### What to produce
Omit all pictures, then retype the data exactly as given.

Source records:
□ □ □ □ □

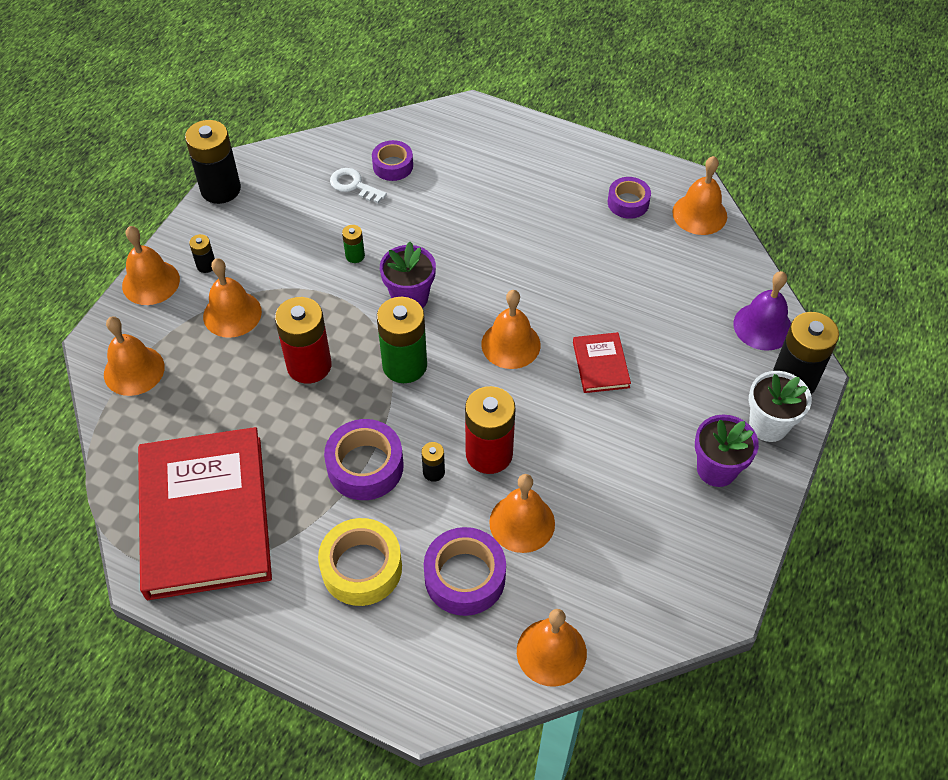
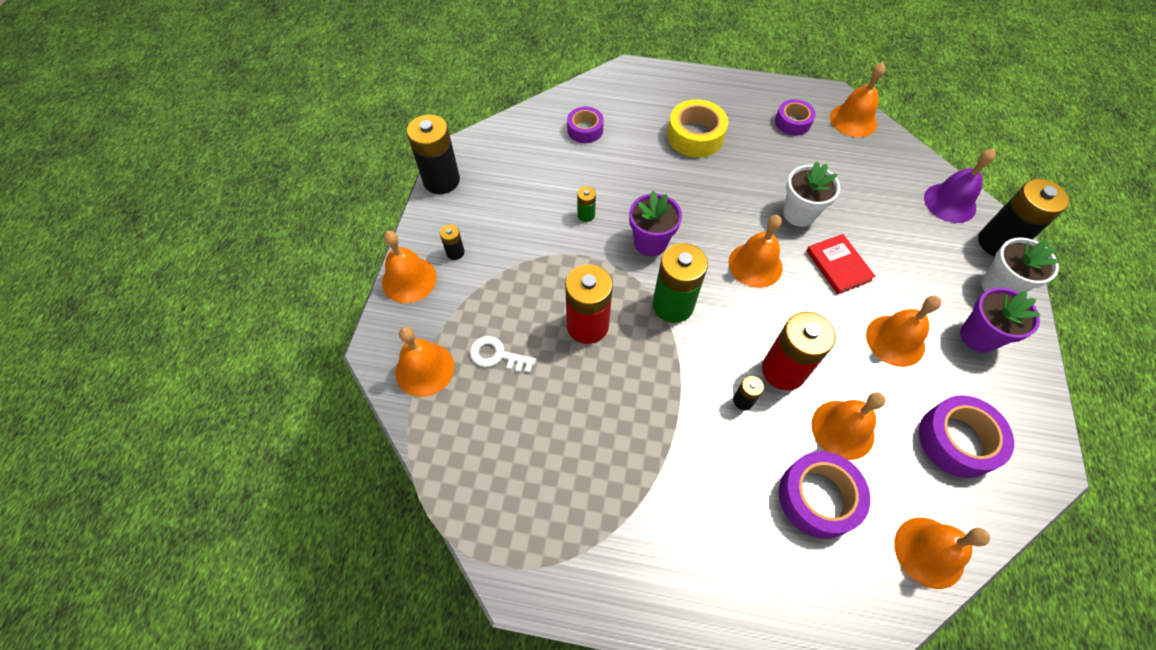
camera: 15 degrees left, 5 degrees up
red book [138,427,272,600] -> none
orange bell [203,258,262,338] -> orange bell moved to [866,296,941,367]
yellow tape [318,518,402,606] -> yellow tape moved to [667,99,728,158]
purple tape [324,419,404,500] -> purple tape moved to [919,395,1014,478]
white key [330,168,387,203] -> white key moved to [470,336,536,373]
none -> white flower pot [783,161,840,227]

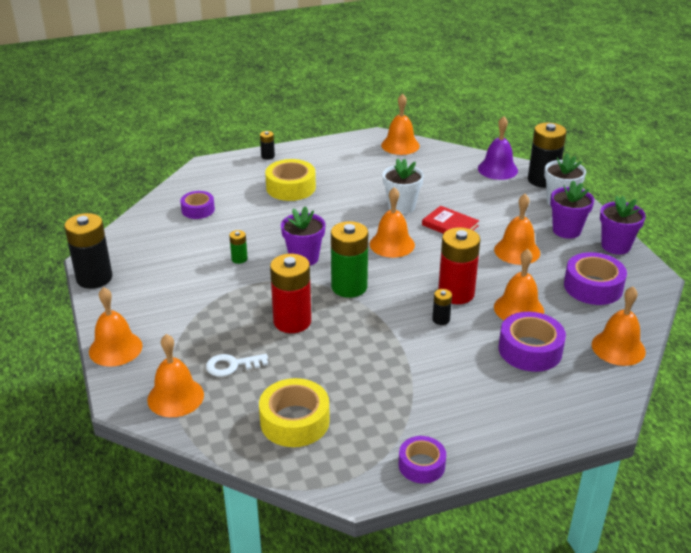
camera: 30 degrees left, 25 degrees down
black battery [440,225,465,260] -> black battery moved to [260,131,275,160]
purple tape [775,99,816,136] -> purple tape moved to [399,436,446,484]
none -> yellow tape [259,378,330,447]
none -> purple flower pot [600,196,646,255]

□ □ □ □ □

### Task result
camera: 15 degrees left, 5 degrees up
red book [138,427,272,600] -> none
orange bell [203,258,262,338] -> orange bell moved to [866,296,941,367]
yellow tape [318,518,402,606] -> yellow tape moved to [667,99,728,158]
purple tape [324,419,404,500] -> purple tape moved to [919,395,1014,478]
white key [330,168,387,203] -> white key moved to [470,336,536,373]
none -> white flower pot [783,161,840,227]

camera: 30 degrees left, 25 degrees down
black battery [440,225,465,260] -> black battery moved to [260,131,275,160]
purple tape [775,99,816,136] -> purple tape moved to [399,436,446,484]
none -> yellow tape [259,378,330,447]
none -> purple flower pot [600,196,646,255]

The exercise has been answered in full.